Since the pictures are not wanted, copy only the text of every record exactly.
%%
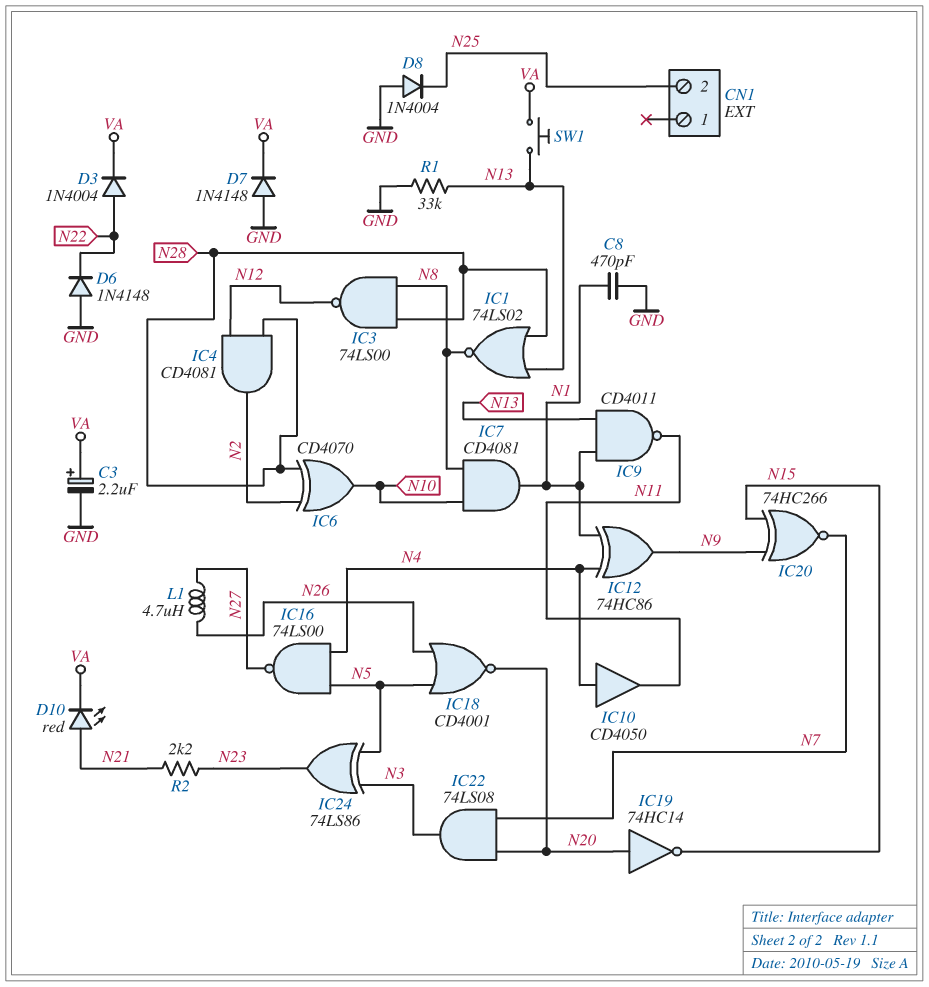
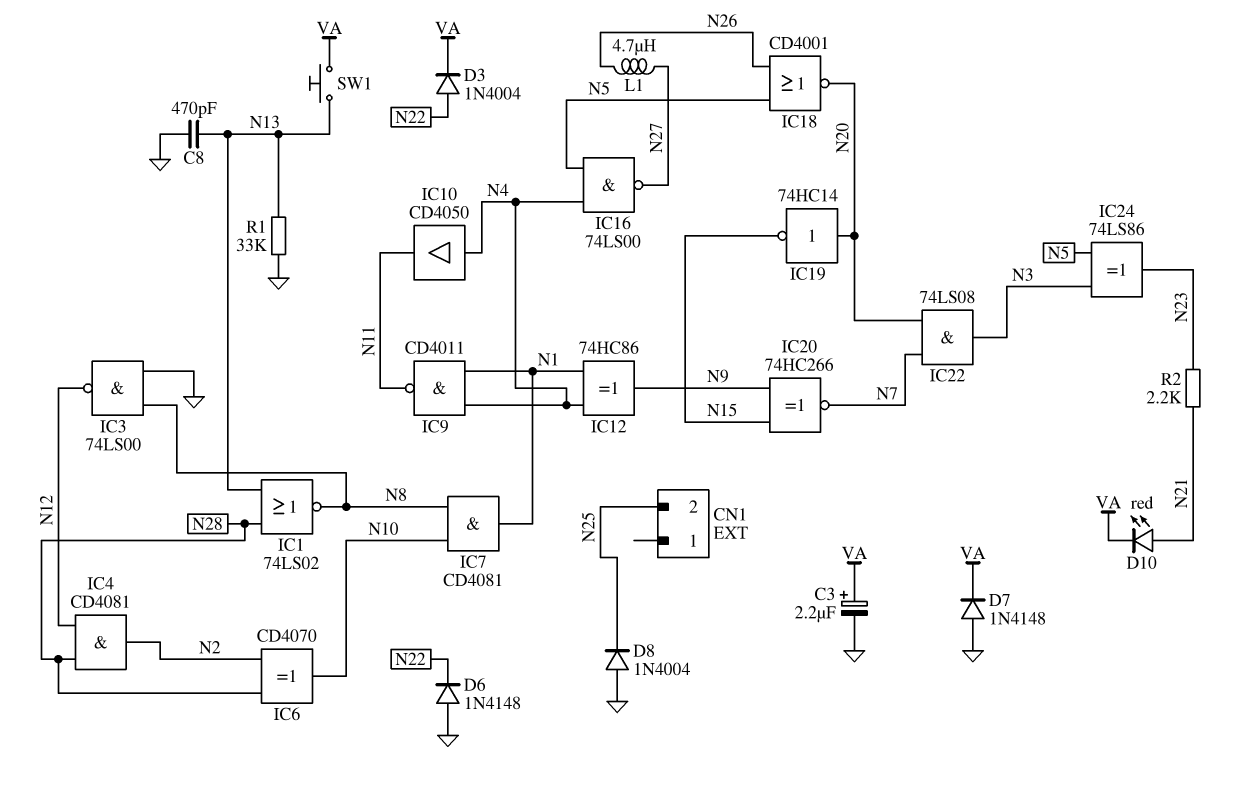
C8: 470pF (GND, N1) -> 470pF (GND, N13)
IC3: NAND 74LS00 (in N8, in N28, out N12) -> NAND 74LS00 (in GND, in N8, out N12)
IC9: NAND CD4011 (in N1, in N13, out N11) -> NAND CD4011 (in N1, in N4, out N11)

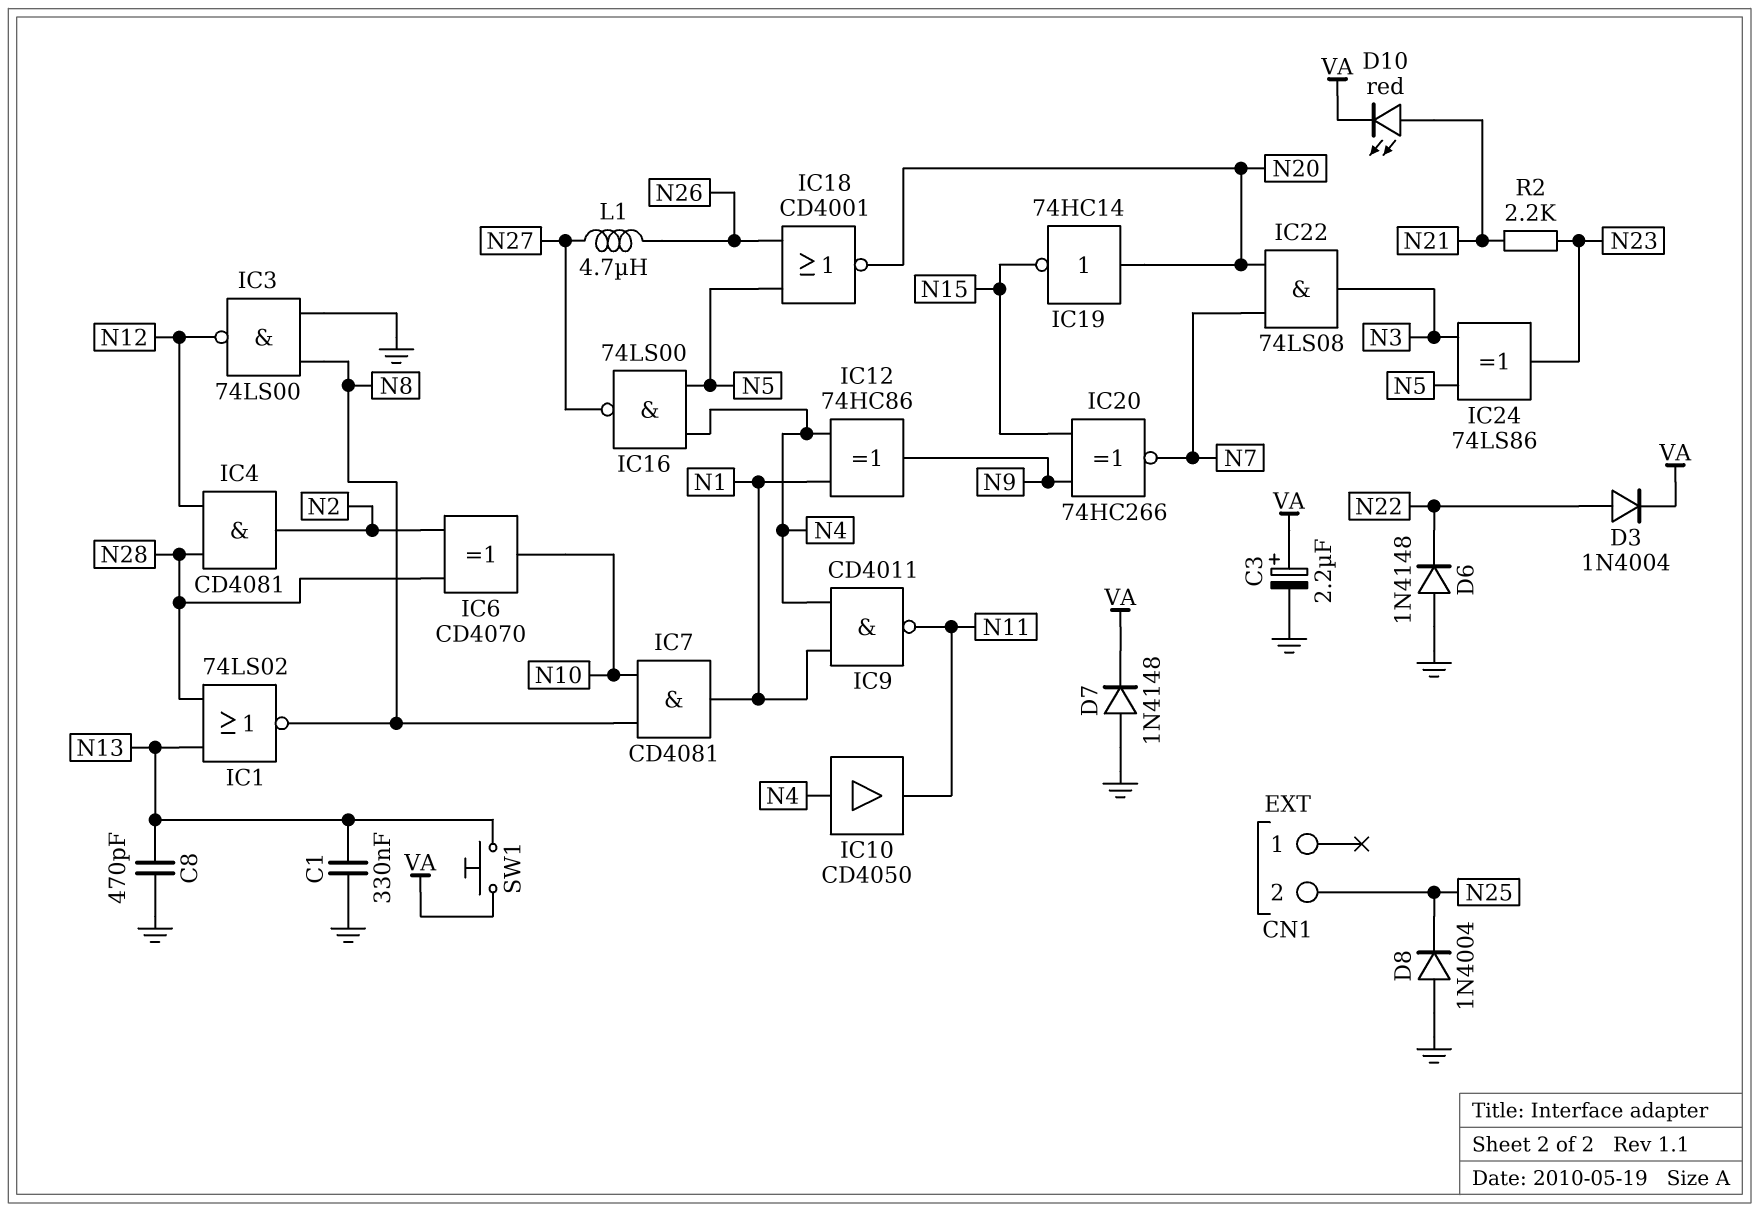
C1: none -> 330nF (GND, N13)
R1: 33k (GND, N13) -> none

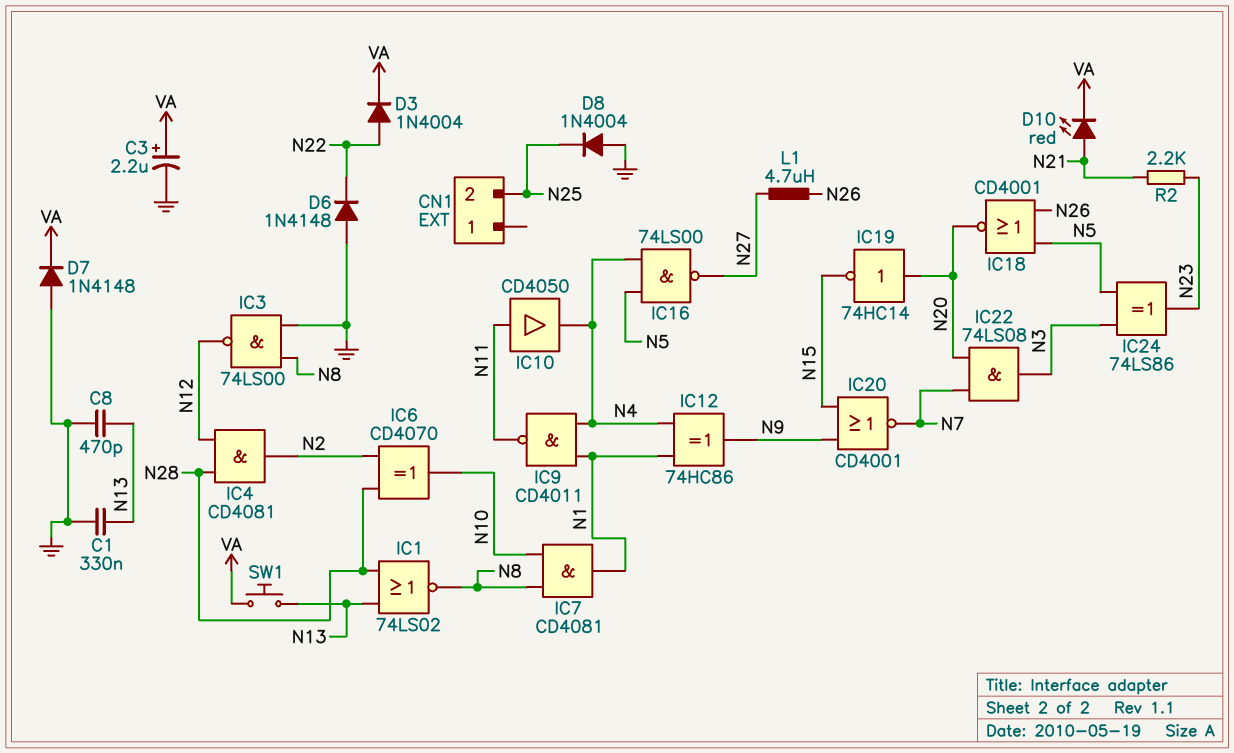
IC10: buffer CD4050 (in N4, out N11) -> buffer CD4050 (in N11, out N4)
IC20: XNOR 74HC266 (in N9, in N15, out N7) -> NOR CD4001 (in N9, in N15, out N7)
%%
● SOLUTION TO THIS EXERCISE:
C8: 470pF (GND, N1) -> 470pF (GND, N13)
IC3: NAND 74LS00 (in N8, in N28, out N12) -> NAND 74LS00 (in GND, in N8, out N12)
IC9: NAND CD4011 (in N1, in N13, out N11) -> NAND CD4011 (in N1, in N4, out N11)

C1: none -> 330nF (GND, N13)
R1: 33k (GND, N13) -> none

IC10: buffer CD4050 (in N4, out N11) -> buffer CD4050 (in N11, out N4)
IC20: XNOR 74HC266 (in N9, in N15, out N7) -> NOR CD4001 (in N9, in N15, out N7)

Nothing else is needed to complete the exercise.